-- Input data --

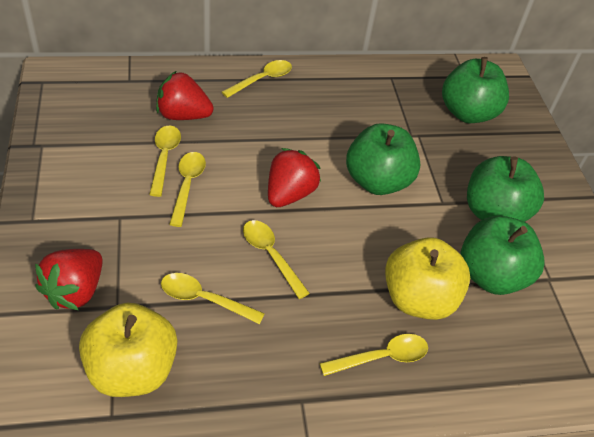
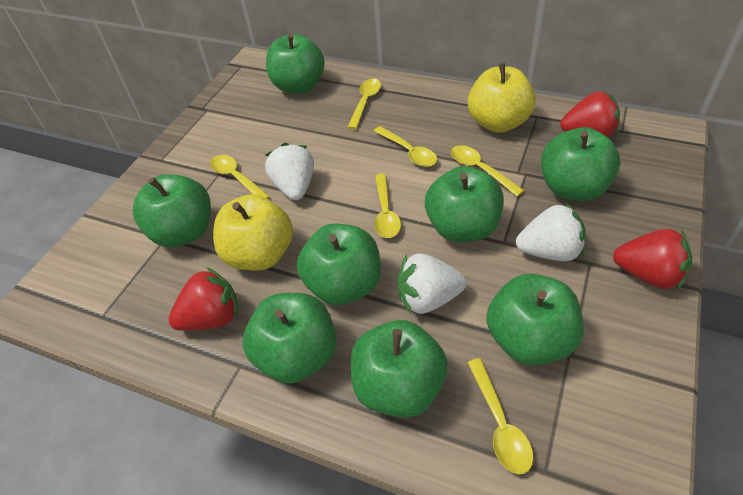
green apple: 4 -> 8
white strawberry: 0 -> 3

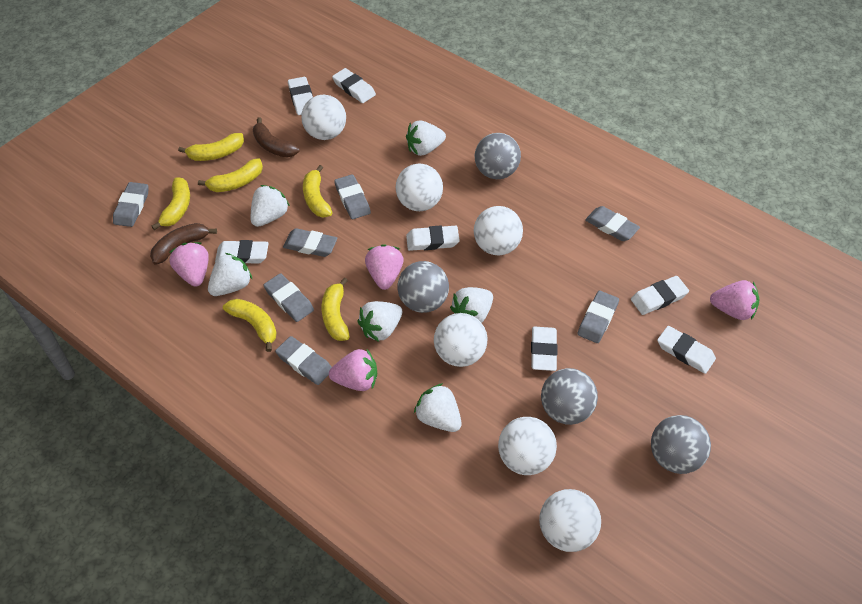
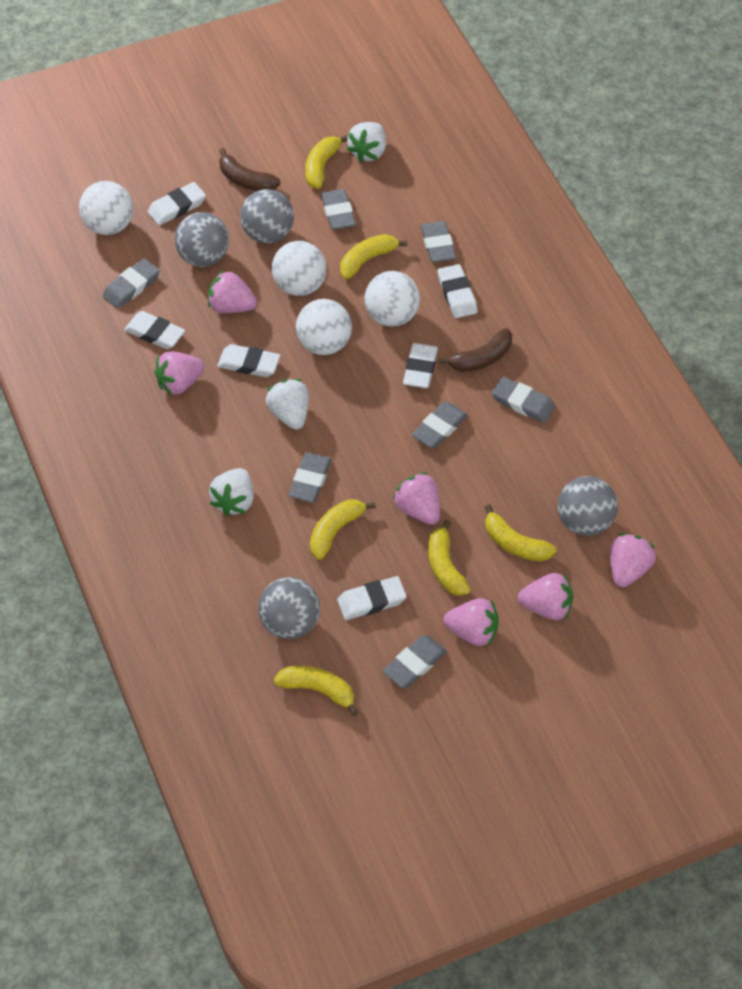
pink strawberry: 4 -> 6
white ball: 6 -> 4
white eraser: 7 -> 6
white strawberry: 6 -> 3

-- What is required --
The output should consist of every entry above, printed exactly, with the images removed.

-- Response to the task --
green apple: 4 -> 8
white strawberry: 0 -> 3

pink strawberry: 4 -> 6
white ball: 6 -> 4
white eraser: 7 -> 6
white strawberry: 6 -> 3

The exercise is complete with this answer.